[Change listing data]
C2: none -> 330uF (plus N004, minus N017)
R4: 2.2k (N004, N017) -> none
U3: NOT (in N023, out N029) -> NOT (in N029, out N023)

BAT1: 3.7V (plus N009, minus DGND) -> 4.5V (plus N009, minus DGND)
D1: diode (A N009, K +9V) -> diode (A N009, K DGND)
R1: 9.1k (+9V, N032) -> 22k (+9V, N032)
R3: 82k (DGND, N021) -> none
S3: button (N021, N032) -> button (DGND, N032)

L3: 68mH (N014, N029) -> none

- **Problem requirements**: An exact transcription of the data above is required.

- **Reply to the exercise**:
C2: none -> 330uF (plus N004, minus N017)
R4: 2.2k (N004, N017) -> none
U3: NOT (in N023, out N029) -> NOT (in N029, out N023)

BAT1: 3.7V (plus N009, minus DGND) -> 4.5V (plus N009, minus DGND)
D1: diode (A N009, K +9V) -> diode (A N009, K DGND)
R1: 9.1k (+9V, N032) -> 22k (+9V, N032)
R3: 82k (DGND, N021) -> none
S3: button (N021, N032) -> button (DGND, N032)

L3: 68mH (N014, N029) -> none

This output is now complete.